» **YOUR OBJECTIVE**: Starting at the line below holding "missing: pure_white_brush 115,316,53,29" and stopping at the line holding "exchanged: dark_brown_chess_pawn 293,243,24,37", print every line exactly, both ends included, and leave the rest out.

» **THE DATA**:
<<<<

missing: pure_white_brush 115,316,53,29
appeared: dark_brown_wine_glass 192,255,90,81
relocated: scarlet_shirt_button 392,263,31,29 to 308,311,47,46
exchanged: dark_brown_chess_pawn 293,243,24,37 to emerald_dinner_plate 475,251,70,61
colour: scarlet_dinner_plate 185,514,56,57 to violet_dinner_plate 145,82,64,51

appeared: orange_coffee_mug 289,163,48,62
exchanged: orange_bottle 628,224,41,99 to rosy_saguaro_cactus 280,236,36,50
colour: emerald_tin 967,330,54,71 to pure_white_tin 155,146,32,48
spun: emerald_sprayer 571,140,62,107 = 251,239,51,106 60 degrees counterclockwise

>>>>
<<<<

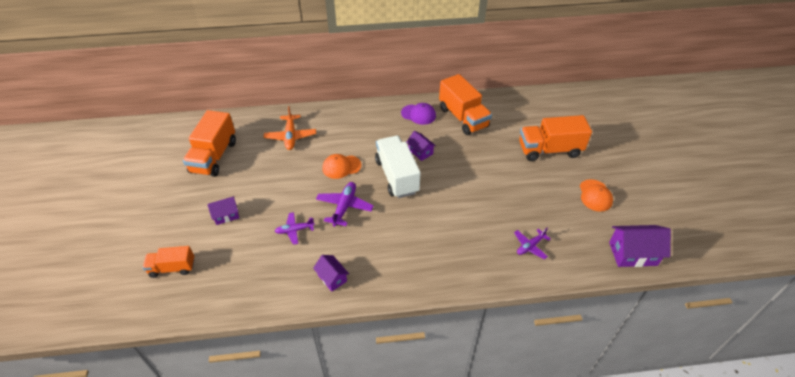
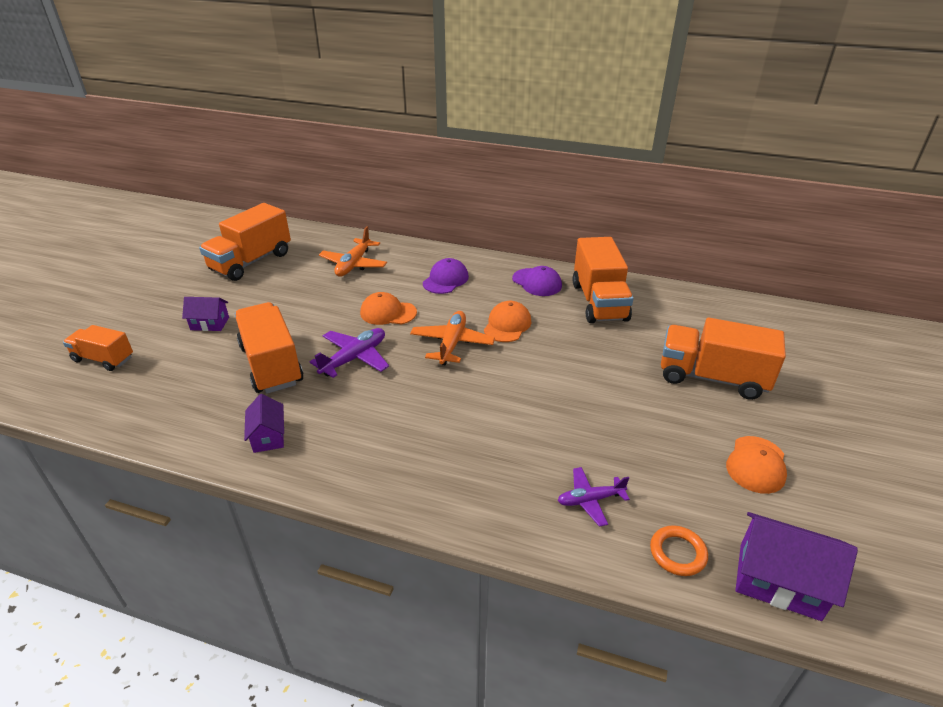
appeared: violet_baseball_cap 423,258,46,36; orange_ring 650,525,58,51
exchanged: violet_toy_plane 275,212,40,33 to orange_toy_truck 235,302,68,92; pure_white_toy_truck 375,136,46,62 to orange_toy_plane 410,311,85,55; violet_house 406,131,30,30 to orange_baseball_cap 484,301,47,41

>>>>

» **ANSWER BOX**:
missing: pure_white_brush 115,316,53,29
appeared: dark_brown_wine_glass 192,255,90,81
relocated: scarlet_shirt_button 392,263,31,29 to 308,311,47,46
exchanged: dark_brown_chess_pawn 293,243,24,37 to emerald_dinner_plate 475,251,70,61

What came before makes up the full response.